PROBLEM DETAILS — Write out exactly the lines running from the one with "EbonyStickOfGlue (no. 1" to the end of the data, including both of those lines and excluding pictures.

DATASET EXCERPT —

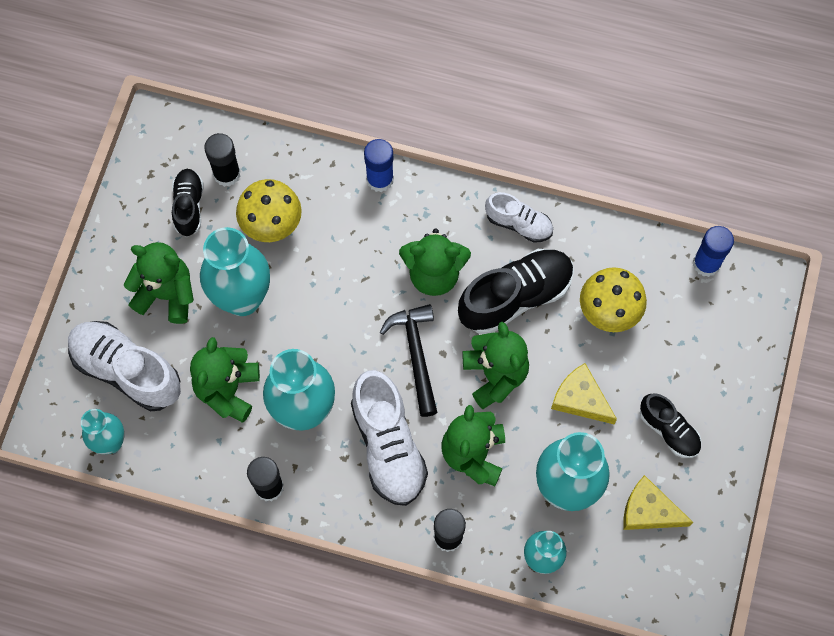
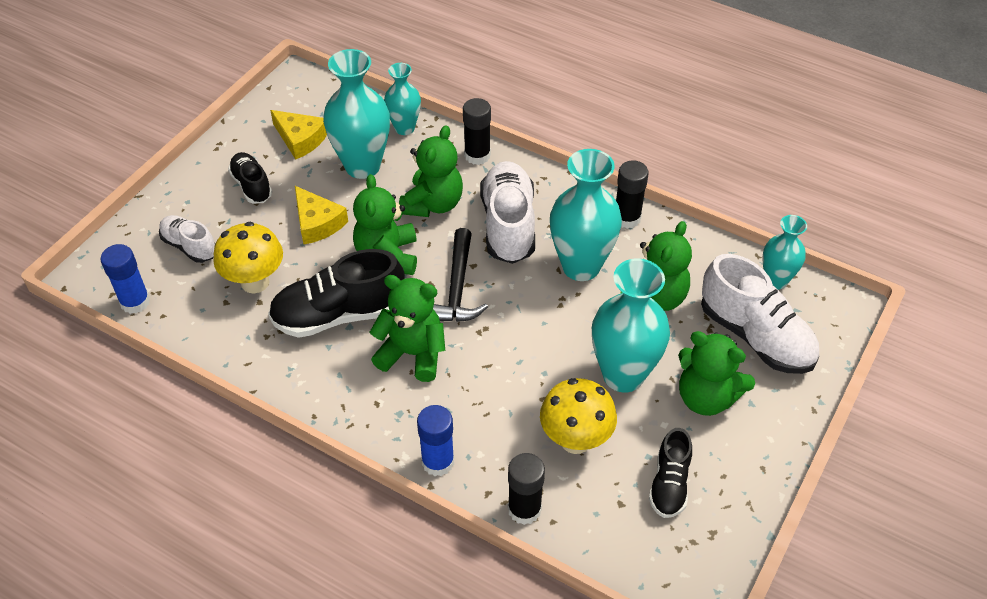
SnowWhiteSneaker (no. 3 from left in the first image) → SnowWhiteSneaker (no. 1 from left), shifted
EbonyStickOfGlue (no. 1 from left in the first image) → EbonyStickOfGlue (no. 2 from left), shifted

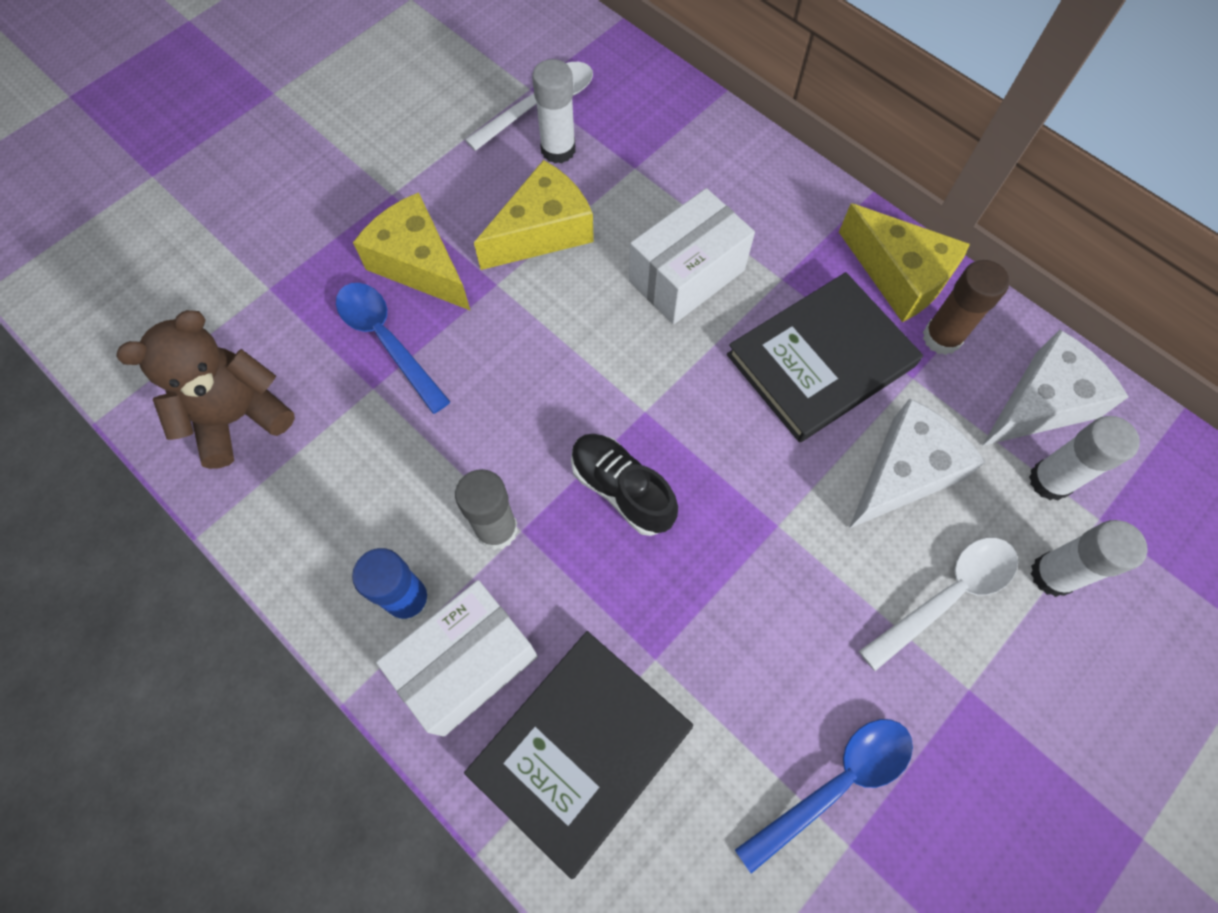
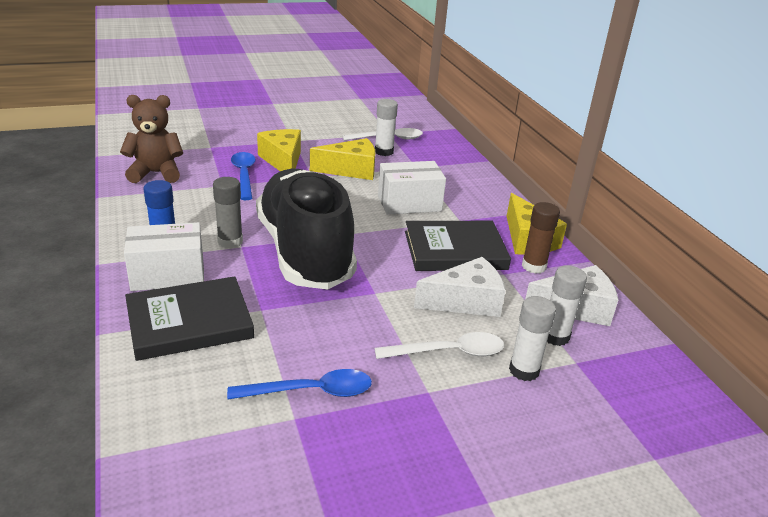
EbonySneaker, x2.42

ANSWER BOX —
EbonyStickOfGlue (no. 1 from left in the first image) → EbonyStickOfGlue (no. 2 from left), shifted

EbonySneaker, x2.42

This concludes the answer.